DATASET RECORDS:
********************
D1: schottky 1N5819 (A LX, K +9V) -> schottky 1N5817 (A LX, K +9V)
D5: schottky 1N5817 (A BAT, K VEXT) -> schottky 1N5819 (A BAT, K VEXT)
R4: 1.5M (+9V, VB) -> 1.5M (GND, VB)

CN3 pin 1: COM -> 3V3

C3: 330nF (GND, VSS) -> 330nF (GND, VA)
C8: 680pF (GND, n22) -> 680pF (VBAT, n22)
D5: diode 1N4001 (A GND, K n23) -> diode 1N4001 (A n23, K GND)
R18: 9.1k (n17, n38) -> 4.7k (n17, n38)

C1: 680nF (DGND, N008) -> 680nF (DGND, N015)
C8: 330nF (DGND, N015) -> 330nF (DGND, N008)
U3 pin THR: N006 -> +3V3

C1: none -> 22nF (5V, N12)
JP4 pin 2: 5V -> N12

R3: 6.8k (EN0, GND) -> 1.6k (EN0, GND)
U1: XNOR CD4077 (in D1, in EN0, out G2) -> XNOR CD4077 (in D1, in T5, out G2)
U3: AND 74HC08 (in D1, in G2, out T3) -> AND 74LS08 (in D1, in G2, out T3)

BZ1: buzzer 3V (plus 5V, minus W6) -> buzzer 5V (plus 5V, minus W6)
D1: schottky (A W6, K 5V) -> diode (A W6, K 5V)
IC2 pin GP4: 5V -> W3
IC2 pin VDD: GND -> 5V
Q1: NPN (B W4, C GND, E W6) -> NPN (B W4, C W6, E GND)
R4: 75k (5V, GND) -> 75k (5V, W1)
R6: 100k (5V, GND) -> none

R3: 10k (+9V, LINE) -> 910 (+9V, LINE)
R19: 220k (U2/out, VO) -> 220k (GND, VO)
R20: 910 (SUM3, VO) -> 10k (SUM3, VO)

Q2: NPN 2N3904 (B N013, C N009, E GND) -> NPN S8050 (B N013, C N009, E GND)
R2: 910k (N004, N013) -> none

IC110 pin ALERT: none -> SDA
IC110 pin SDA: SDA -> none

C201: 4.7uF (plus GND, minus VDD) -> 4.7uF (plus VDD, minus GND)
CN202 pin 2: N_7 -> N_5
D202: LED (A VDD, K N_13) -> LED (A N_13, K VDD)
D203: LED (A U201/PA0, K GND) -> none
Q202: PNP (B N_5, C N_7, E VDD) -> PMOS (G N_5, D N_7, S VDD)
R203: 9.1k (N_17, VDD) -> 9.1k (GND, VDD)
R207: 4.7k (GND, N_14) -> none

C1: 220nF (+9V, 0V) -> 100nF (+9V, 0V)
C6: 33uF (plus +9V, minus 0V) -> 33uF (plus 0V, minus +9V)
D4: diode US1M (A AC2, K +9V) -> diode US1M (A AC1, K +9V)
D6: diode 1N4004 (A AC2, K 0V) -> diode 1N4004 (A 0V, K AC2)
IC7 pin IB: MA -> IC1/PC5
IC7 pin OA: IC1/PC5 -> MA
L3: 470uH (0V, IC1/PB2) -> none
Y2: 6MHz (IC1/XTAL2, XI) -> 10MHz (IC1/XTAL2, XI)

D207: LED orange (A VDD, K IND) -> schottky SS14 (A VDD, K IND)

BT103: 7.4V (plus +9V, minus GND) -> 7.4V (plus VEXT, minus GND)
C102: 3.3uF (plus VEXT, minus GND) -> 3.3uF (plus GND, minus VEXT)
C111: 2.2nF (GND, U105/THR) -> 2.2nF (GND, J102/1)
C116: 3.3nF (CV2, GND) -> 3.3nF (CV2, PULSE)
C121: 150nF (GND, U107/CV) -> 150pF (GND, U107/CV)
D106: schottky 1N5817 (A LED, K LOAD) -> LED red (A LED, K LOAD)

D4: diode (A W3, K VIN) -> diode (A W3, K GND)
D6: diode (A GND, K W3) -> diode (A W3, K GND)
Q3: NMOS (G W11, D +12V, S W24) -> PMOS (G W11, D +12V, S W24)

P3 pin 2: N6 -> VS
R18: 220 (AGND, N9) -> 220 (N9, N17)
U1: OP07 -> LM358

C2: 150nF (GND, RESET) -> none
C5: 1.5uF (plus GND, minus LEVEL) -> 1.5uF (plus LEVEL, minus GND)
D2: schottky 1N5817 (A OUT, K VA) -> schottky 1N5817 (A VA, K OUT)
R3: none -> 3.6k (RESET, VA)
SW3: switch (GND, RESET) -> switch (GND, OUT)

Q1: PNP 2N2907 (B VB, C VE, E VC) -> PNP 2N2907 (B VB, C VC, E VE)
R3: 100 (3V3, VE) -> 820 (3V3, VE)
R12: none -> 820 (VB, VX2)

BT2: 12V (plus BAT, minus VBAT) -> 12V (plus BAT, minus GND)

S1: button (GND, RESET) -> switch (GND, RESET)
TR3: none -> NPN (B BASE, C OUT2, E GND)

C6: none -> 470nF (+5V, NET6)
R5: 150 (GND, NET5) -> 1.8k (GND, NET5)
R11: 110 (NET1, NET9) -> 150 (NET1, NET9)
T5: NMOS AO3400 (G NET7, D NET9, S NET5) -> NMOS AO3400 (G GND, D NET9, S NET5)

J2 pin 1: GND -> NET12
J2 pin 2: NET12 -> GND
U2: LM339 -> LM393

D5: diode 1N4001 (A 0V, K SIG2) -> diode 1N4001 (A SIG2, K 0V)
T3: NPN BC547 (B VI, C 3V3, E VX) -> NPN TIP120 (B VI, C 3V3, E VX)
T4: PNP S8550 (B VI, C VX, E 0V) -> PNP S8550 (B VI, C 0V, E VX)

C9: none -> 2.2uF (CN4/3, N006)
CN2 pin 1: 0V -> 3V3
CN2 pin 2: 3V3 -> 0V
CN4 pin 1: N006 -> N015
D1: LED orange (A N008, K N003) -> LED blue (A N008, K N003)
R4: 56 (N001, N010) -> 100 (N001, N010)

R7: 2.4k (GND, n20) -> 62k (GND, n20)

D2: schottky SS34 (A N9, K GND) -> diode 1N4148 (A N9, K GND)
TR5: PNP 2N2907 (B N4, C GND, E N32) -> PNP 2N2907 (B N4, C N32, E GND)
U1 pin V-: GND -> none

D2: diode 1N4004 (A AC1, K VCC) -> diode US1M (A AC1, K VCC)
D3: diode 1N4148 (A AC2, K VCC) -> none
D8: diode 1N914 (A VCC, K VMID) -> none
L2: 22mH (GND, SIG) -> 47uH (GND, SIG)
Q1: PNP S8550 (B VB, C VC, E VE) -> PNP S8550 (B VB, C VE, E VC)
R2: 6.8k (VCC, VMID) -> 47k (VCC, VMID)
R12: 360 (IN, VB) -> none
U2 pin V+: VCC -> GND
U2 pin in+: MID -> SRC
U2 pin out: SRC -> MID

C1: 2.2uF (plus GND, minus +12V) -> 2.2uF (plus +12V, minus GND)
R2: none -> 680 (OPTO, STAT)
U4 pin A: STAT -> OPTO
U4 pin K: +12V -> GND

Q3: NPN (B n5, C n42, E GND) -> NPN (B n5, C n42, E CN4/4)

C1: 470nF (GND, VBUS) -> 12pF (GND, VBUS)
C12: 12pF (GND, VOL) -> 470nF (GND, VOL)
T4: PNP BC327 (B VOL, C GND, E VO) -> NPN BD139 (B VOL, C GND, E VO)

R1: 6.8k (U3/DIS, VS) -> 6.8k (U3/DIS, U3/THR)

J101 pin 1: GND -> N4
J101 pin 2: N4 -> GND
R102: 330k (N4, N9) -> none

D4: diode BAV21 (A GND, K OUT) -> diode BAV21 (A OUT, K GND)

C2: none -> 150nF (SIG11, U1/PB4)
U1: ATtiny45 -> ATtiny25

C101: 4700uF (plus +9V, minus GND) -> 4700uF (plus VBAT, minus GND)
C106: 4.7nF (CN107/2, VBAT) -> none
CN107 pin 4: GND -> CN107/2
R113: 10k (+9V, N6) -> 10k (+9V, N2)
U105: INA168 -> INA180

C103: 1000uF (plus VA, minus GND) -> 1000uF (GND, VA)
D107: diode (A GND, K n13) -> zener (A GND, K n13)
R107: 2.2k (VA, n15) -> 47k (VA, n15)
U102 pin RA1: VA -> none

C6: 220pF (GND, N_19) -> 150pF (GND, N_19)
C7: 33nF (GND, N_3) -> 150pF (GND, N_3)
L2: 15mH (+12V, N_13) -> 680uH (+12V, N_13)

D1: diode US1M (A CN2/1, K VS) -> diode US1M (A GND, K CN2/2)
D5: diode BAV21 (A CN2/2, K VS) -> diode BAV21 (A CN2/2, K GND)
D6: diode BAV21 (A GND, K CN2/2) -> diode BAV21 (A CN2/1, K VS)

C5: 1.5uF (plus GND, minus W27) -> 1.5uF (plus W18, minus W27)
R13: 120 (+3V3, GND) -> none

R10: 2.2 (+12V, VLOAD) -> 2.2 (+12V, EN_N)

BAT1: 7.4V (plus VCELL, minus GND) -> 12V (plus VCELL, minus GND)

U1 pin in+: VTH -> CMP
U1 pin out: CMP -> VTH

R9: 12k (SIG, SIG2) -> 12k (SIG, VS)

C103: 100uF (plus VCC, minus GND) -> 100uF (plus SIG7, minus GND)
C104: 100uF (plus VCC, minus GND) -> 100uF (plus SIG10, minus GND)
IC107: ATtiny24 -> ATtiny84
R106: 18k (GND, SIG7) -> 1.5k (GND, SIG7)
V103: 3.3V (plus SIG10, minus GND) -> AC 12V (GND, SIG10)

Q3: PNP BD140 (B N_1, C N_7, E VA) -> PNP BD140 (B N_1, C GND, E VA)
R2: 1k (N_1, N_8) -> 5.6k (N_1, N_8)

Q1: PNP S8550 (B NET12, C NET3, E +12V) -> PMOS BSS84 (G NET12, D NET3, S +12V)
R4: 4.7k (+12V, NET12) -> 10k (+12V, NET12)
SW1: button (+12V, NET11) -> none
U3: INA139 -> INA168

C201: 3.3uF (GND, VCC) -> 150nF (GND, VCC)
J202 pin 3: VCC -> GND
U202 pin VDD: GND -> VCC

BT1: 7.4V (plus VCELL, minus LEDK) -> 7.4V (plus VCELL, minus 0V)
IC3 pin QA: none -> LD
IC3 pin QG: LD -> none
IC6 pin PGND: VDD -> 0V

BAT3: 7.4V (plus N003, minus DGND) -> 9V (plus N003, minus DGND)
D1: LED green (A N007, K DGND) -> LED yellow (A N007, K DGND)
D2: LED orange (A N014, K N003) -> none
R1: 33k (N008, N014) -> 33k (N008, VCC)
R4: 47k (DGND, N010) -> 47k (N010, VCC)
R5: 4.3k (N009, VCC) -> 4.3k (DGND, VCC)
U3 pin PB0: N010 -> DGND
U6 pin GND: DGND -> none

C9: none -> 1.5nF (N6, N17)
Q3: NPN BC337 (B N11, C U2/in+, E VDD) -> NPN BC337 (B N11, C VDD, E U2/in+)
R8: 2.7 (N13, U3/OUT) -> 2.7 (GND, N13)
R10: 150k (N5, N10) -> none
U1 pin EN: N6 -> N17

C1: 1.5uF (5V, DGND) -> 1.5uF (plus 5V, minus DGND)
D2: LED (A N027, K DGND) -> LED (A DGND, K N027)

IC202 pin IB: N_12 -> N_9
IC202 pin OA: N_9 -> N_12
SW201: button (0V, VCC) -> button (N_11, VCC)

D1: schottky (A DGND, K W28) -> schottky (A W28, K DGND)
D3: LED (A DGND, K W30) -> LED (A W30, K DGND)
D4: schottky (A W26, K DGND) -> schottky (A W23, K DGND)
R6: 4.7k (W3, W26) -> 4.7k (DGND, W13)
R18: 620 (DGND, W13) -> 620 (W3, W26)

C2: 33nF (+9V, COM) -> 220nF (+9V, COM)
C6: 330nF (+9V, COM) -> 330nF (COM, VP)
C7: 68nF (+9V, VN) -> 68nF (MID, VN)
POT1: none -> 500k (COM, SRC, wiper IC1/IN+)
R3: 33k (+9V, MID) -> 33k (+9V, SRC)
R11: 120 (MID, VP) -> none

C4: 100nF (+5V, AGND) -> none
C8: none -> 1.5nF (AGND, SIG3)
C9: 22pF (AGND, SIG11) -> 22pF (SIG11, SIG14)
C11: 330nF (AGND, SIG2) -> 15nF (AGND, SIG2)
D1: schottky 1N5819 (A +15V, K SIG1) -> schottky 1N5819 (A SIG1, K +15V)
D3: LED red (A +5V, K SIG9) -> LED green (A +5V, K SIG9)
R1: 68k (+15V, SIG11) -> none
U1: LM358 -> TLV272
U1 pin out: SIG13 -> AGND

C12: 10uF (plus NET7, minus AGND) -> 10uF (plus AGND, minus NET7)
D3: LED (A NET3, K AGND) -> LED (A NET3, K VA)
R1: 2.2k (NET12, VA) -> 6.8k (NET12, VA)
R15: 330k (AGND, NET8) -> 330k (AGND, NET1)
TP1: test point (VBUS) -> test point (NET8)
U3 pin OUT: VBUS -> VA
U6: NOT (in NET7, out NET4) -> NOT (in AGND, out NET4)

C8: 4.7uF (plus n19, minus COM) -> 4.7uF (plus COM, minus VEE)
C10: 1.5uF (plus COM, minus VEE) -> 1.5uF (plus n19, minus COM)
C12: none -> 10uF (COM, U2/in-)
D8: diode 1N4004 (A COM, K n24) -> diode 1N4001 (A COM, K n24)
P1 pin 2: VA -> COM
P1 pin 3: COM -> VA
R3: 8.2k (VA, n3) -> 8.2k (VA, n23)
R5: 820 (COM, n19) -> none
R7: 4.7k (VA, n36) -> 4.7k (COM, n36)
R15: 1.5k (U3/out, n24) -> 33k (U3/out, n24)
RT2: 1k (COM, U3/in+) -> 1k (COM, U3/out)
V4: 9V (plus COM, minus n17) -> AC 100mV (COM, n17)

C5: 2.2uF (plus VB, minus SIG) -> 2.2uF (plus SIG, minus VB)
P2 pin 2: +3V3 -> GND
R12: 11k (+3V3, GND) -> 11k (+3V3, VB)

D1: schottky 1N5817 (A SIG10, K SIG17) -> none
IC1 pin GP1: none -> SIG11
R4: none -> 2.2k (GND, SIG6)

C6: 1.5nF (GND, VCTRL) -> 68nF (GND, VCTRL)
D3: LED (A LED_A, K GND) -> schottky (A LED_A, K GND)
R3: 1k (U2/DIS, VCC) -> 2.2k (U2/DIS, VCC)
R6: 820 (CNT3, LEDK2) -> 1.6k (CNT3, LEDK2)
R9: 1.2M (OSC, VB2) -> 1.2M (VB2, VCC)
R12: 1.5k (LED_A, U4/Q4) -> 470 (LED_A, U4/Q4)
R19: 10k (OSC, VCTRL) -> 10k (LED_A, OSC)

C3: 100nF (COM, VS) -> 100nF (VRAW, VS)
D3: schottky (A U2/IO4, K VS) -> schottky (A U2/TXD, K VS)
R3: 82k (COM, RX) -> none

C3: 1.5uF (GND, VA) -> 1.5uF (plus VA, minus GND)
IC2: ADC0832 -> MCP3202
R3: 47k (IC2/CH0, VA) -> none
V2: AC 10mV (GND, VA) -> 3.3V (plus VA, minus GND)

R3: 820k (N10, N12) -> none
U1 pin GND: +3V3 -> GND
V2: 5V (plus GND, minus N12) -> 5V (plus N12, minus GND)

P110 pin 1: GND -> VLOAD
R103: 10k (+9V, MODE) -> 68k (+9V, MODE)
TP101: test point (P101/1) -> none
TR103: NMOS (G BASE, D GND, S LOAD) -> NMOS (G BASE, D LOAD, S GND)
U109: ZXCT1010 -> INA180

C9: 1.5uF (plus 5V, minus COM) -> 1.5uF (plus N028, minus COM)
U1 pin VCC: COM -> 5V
********************
Only the lines above from the one with "U1 pin V-: GND -> none" up to and including the one with "D1: diode US1M" should be repeated, exactly as written.

SOLUTION FOR THIS EXERCISE:
U1 pin V-: GND -> none

D2: diode 1N4004 (A AC1, K VCC) -> diode US1M (A AC1, K VCC)
D3: diode 1N4148 (A AC2, K VCC) -> none
D8: diode 1N914 (A VCC, K VMID) -> none
L2: 22mH (GND, SIG) -> 47uH (GND, SIG)
Q1: PNP S8550 (B VB, C VC, E VE) -> PNP S8550 (B VB, C VE, E VC)
R2: 6.8k (VCC, VMID) -> 47k (VCC, VMID)
R12: 360 (IN, VB) -> none
U2 pin V+: VCC -> GND
U2 pin in+: MID -> SRC
U2 pin out: SRC -> MID

C1: 2.2uF (plus GND, minus +12V) -> 2.2uF (plus +12V, minus GND)
R2: none -> 680 (OPTO, STAT)
U4 pin A: STAT -> OPTO
U4 pin K: +12V -> GND

Q3: NPN (B n5, C n42, E GND) -> NPN (B n5, C n42, E CN4/4)

C1: 470nF (GND, VBUS) -> 12pF (GND, VBUS)
C12: 12pF (GND, VOL) -> 470nF (GND, VOL)
T4: PNP BC327 (B VOL, C GND, E VO) -> NPN BD139 (B VOL, C GND, E VO)

R1: 6.8k (U3/DIS, VS) -> 6.8k (U3/DIS, U3/THR)

J101 pin 1: GND -> N4
J101 pin 2: N4 -> GND
R102: 330k (N4, N9) -> none

D4: diode BAV21 (A GND, K OUT) -> diode BAV21 (A OUT, K GND)

C2: none -> 150nF (SIG11, U1/PB4)
U1: ATtiny45 -> ATtiny25

C101: 4700uF (plus +9V, minus GND) -> 4700uF (plus VBAT, minus GND)
C106: 4.7nF (CN107/2, VBAT) -> none
CN107 pin 4: GND -> CN107/2
R113: 10k (+9V, N6) -> 10k (+9V, N2)
U105: INA168 -> INA180

C103: 1000uF (plus VA, minus GND) -> 1000uF (GND, VA)
D107: diode (A GND, K n13) -> zener (A GND, K n13)
R107: 2.2k (VA, n15) -> 47k (VA, n15)
U102 pin RA1: VA -> none

C6: 220pF (GND, N_19) -> 150pF (GND, N_19)
C7: 33nF (GND, N_3) -> 150pF (GND, N_3)
L2: 15mH (+12V, N_13) -> 680uH (+12V, N_13)

D1: diode US1M (A CN2/1, K VS) -> diode US1M (A GND, K CN2/2)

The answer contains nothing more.